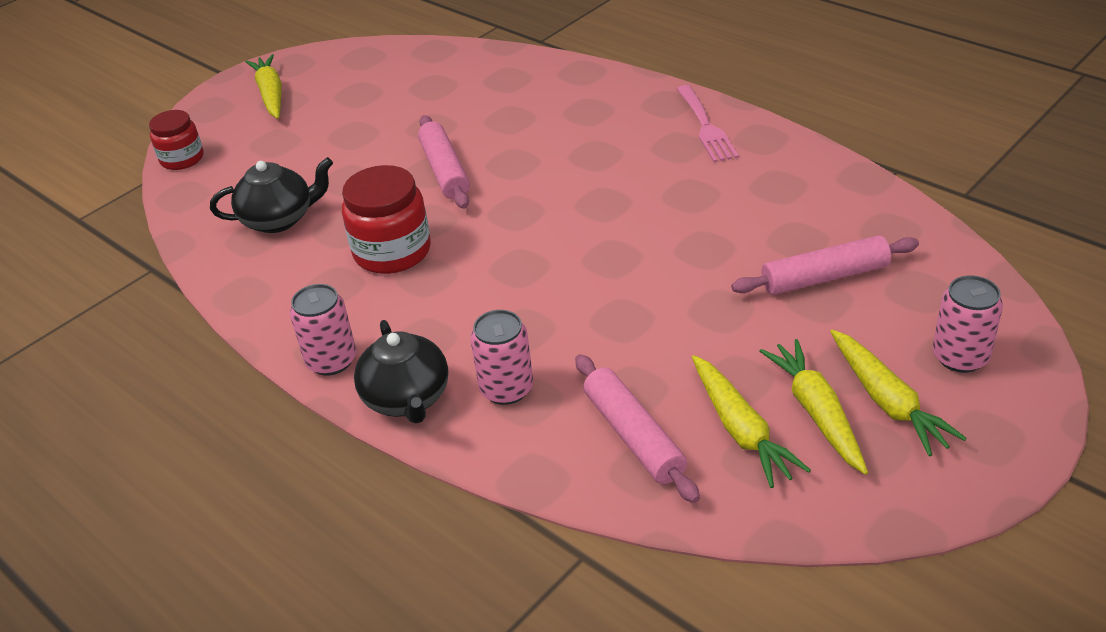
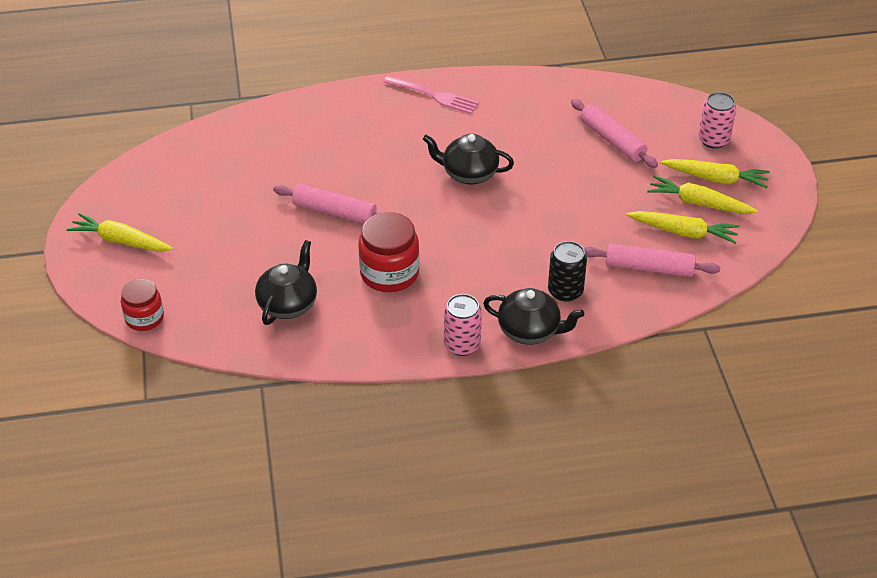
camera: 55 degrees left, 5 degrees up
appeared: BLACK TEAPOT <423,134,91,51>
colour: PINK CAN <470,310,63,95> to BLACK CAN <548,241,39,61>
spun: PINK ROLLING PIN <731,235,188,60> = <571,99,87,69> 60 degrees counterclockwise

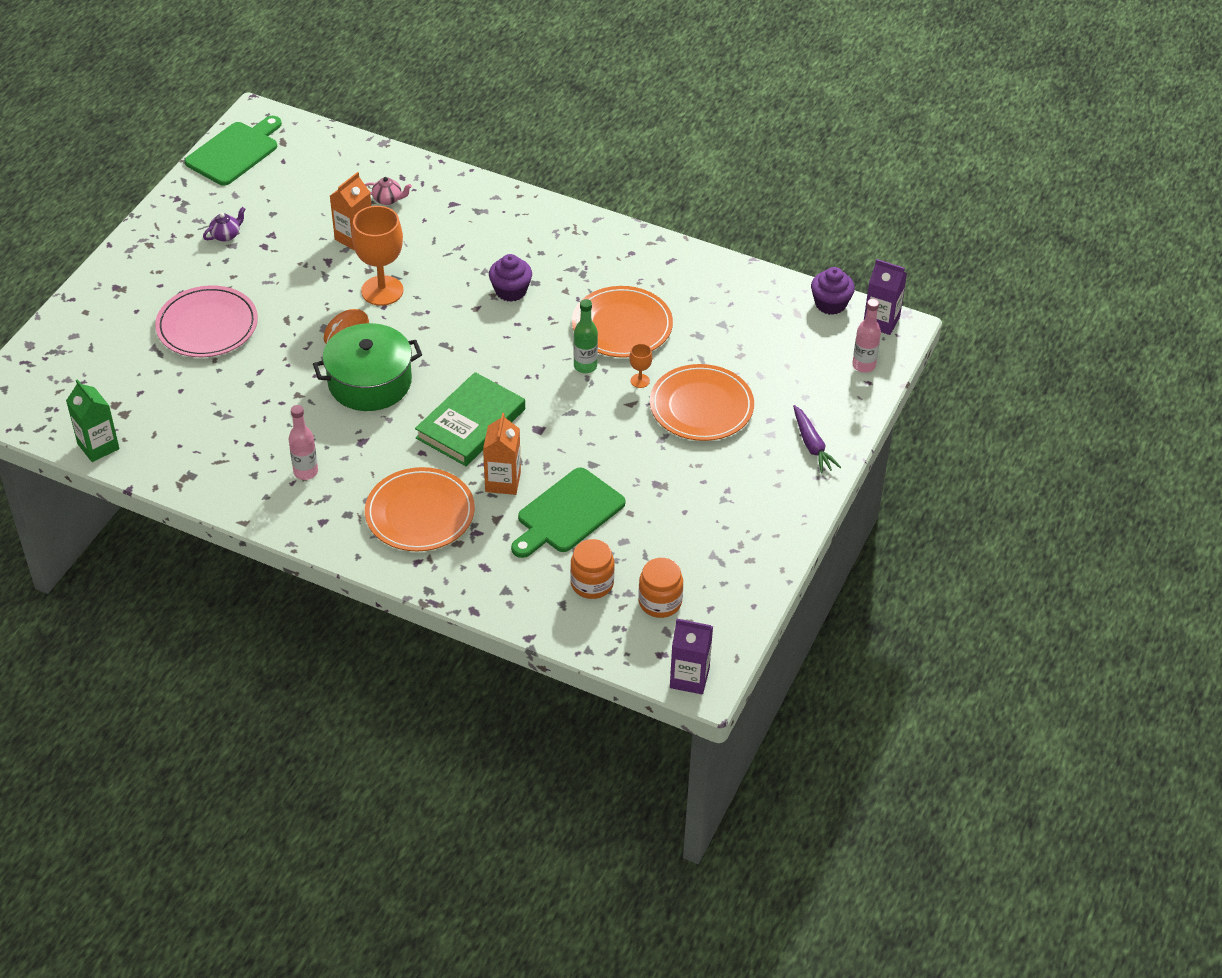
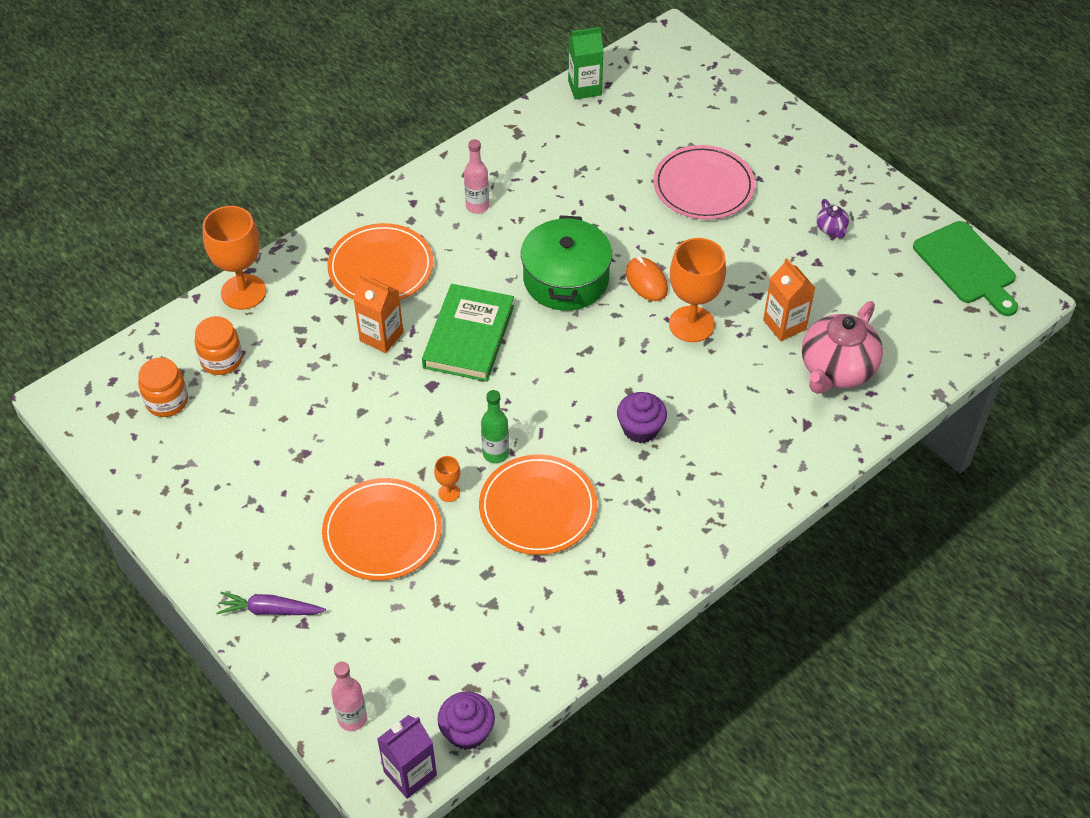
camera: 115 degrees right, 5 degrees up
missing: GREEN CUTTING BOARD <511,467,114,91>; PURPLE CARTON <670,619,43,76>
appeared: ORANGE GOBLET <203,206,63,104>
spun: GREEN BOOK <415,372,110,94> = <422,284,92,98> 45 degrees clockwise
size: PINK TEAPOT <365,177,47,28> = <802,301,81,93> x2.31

* * *

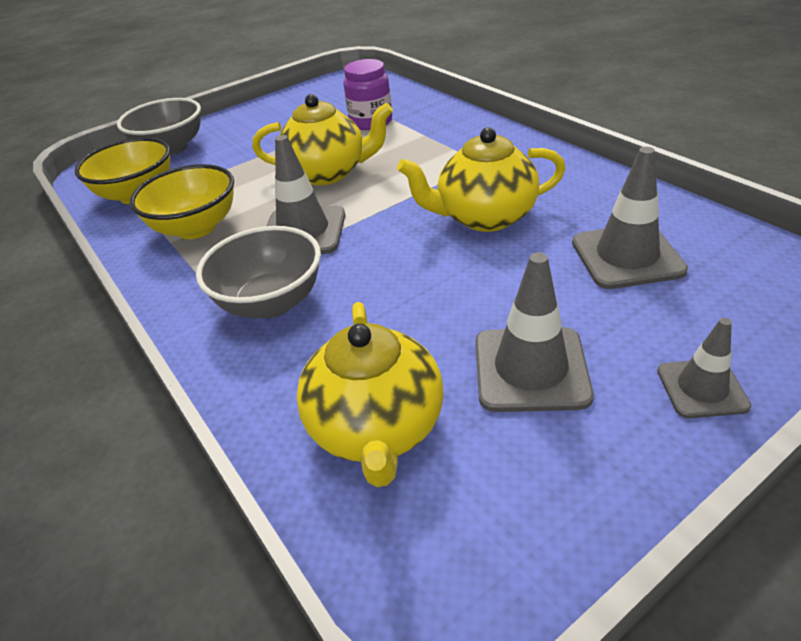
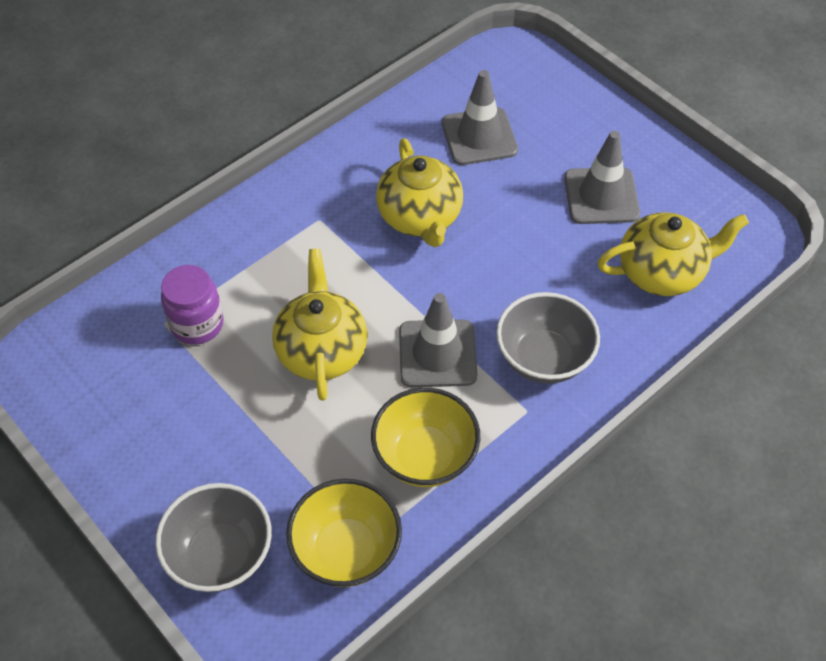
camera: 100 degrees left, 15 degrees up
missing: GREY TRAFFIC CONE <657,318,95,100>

### Work to complete
Once a line of the records is found to contain "BLACK", copy it out.

### Answer to the problem
appeared: BLACK TEAPOT <423,134,91,51>
colour: PINK CAN <470,310,63,95> to BLACK CAN <548,241,39,61>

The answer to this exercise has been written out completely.